SUPPLIED INFORMATION:
************

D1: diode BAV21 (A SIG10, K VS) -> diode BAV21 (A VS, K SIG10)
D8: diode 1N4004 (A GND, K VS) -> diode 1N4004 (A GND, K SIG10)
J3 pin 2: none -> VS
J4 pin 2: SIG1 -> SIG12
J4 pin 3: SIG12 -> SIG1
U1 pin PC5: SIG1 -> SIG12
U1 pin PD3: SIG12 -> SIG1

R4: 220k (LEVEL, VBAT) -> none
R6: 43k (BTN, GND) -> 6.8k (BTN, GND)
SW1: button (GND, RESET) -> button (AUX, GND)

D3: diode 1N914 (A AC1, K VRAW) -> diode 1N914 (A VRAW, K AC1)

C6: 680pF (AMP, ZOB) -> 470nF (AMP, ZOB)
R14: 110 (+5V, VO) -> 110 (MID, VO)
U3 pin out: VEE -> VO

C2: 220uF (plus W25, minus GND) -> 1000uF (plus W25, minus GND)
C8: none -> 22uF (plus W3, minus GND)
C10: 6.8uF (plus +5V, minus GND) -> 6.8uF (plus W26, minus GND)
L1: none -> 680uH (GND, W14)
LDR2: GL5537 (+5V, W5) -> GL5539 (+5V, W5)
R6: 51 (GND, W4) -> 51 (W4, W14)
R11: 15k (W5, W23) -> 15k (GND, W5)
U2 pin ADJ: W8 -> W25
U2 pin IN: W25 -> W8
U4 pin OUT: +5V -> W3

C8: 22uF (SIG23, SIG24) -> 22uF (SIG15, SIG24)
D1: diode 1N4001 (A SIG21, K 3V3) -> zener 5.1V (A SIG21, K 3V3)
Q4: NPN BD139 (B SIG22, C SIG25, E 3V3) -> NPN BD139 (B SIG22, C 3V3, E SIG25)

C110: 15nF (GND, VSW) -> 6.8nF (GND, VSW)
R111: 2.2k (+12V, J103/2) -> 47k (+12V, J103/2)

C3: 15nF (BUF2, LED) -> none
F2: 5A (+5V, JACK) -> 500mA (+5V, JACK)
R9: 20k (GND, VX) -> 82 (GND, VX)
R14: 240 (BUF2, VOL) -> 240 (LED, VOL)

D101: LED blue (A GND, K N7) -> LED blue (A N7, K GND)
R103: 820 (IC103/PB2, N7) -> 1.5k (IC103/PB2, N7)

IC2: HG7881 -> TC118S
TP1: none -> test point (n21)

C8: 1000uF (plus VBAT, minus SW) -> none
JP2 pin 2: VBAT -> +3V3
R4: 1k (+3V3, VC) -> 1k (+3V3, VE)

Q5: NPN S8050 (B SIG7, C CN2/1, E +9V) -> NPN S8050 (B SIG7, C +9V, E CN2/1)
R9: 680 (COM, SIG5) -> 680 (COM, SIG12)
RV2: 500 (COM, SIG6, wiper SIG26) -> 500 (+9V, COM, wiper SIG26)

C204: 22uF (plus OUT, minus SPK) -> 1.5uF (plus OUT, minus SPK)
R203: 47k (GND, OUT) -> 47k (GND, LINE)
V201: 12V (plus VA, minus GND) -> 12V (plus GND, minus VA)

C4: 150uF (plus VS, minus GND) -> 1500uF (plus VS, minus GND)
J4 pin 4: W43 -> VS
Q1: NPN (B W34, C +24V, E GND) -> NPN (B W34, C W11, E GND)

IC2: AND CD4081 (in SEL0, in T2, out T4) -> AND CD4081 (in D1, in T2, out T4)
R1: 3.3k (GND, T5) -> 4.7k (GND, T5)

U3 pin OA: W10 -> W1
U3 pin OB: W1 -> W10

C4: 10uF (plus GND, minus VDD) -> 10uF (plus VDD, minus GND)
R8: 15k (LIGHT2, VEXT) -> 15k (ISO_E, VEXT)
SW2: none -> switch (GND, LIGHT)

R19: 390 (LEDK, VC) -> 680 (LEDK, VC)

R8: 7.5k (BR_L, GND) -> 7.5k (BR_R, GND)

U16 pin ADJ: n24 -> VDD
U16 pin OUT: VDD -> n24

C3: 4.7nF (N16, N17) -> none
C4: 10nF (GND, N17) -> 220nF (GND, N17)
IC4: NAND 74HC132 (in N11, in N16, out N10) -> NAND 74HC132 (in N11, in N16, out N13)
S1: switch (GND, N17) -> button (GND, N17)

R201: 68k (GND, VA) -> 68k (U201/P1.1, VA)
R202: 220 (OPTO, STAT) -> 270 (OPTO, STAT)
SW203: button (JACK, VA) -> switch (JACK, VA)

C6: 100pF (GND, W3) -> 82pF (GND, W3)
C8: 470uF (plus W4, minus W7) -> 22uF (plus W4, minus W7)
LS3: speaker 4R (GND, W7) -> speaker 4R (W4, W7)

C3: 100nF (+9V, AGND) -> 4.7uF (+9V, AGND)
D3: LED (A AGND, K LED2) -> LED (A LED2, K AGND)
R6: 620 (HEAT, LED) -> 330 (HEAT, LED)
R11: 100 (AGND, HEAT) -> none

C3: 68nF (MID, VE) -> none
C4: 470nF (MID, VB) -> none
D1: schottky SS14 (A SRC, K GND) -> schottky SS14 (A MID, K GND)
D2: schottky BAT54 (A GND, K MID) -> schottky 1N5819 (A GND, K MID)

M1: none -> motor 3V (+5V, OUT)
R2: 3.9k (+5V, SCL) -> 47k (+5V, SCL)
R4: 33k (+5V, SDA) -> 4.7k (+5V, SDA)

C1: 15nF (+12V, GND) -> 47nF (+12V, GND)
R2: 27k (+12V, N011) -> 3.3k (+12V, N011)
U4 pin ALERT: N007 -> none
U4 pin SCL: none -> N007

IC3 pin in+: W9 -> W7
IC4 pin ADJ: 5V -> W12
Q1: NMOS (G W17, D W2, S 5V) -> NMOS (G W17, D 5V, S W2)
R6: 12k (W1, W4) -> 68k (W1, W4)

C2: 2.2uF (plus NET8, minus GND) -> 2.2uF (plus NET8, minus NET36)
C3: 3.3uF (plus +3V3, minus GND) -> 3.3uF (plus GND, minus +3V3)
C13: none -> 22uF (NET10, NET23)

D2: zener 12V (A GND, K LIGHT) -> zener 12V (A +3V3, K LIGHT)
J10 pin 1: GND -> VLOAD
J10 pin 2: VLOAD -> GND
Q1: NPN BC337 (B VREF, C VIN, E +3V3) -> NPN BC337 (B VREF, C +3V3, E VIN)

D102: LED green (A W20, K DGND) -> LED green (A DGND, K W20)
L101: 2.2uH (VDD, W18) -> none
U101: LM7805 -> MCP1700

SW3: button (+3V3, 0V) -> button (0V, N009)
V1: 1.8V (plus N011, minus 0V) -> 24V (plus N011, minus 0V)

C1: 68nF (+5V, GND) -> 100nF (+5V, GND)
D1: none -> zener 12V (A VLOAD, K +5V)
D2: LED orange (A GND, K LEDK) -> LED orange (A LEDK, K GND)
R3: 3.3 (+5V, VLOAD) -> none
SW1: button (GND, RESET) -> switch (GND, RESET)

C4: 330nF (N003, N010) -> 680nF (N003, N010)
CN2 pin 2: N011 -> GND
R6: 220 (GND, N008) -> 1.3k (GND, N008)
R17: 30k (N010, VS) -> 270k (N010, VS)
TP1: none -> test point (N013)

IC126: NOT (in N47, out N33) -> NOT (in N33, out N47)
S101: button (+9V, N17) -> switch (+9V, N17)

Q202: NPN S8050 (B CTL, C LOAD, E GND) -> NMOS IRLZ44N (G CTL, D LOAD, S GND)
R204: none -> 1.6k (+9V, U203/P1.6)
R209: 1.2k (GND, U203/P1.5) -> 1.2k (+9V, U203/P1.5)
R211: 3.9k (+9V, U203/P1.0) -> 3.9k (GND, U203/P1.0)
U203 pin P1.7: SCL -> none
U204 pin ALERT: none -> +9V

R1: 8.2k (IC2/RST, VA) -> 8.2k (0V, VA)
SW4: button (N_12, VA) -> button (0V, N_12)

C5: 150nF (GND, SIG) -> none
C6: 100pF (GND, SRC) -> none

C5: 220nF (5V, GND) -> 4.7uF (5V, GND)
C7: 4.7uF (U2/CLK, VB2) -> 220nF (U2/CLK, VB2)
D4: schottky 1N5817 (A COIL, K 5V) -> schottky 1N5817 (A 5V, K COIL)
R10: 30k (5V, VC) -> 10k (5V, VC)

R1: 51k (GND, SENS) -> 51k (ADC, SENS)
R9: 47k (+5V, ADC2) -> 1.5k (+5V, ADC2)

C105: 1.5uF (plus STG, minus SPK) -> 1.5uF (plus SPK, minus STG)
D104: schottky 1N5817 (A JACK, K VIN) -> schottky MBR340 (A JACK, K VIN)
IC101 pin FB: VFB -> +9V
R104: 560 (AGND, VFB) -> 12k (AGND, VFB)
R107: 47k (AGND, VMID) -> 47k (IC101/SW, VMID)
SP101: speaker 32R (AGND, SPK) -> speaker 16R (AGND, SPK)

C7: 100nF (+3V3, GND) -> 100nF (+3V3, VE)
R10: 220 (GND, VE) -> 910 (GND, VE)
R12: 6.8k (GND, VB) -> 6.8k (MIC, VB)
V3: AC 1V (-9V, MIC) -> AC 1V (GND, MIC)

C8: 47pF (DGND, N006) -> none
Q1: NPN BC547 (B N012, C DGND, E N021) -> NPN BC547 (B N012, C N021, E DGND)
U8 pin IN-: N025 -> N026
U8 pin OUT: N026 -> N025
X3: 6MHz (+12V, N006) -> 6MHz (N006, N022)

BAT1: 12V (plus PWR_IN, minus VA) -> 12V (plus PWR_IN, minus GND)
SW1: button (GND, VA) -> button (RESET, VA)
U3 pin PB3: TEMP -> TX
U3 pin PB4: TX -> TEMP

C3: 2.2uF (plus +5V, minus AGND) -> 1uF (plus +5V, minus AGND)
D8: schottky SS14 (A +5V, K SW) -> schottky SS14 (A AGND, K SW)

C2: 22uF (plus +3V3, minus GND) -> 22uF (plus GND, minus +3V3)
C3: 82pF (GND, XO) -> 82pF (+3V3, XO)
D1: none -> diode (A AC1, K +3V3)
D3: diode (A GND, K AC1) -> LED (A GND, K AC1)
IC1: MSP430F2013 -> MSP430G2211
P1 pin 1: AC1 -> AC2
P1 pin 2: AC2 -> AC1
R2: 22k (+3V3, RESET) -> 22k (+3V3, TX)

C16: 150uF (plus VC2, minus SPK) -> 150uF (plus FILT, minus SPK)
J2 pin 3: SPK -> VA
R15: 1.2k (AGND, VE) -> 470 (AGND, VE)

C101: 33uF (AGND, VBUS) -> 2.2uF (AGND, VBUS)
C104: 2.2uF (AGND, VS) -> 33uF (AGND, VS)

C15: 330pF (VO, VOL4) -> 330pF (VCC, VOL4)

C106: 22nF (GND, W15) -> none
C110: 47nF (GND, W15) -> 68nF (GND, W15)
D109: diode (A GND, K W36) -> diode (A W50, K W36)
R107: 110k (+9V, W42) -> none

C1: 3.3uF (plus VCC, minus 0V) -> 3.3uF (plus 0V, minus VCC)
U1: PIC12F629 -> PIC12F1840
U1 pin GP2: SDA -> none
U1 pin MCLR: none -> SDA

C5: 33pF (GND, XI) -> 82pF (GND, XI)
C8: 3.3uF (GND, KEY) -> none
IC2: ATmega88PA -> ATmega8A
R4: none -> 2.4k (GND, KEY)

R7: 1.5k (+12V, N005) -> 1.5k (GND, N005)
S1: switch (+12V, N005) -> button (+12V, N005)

************

PROBLEM DETAILS:
Take the stretch of lines above from the one containing "R6: 43k (BTN, GND) -> 6.8k (BTN, GND)" through the one containing "R111: 2.2k (+12V, J103/2)" and repeat it exactly, adding no other line.

ANSWER TO THIS EXERCISE:
R6: 43k (BTN, GND) -> 6.8k (BTN, GND)
SW1: button (GND, RESET) -> button (AUX, GND)

D3: diode 1N914 (A AC1, K VRAW) -> diode 1N914 (A VRAW, K AC1)

C6: 680pF (AMP, ZOB) -> 470nF (AMP, ZOB)
R14: 110 (+5V, VO) -> 110 (MID, VO)
U3 pin out: VEE -> VO

C2: 220uF (plus W25, minus GND) -> 1000uF (plus W25, minus GND)
C8: none -> 22uF (plus W3, minus GND)
C10: 6.8uF (plus +5V, minus GND) -> 6.8uF (plus W26, minus GND)
L1: none -> 680uH (GND, W14)
LDR2: GL5537 (+5V, W5) -> GL5539 (+5V, W5)
R6: 51 (GND, W4) -> 51 (W4, W14)
R11: 15k (W5, W23) -> 15k (GND, W5)
U2 pin ADJ: W8 -> W25
U2 pin IN: W25 -> W8
U4 pin OUT: +5V -> W3

C8: 22uF (SIG23, SIG24) -> 22uF (SIG15, SIG24)
D1: diode 1N4001 (A SIG21, K 3V3) -> zener 5.1V (A SIG21, K 3V3)
Q4: NPN BD139 (B SIG22, C SIG25, E 3V3) -> NPN BD139 (B SIG22, C 3V3, E SIG25)

C110: 15nF (GND, VSW) -> 6.8nF (GND, VSW)
R111: 2.2k (+12V, J103/2) -> 47k (+12V, J103/2)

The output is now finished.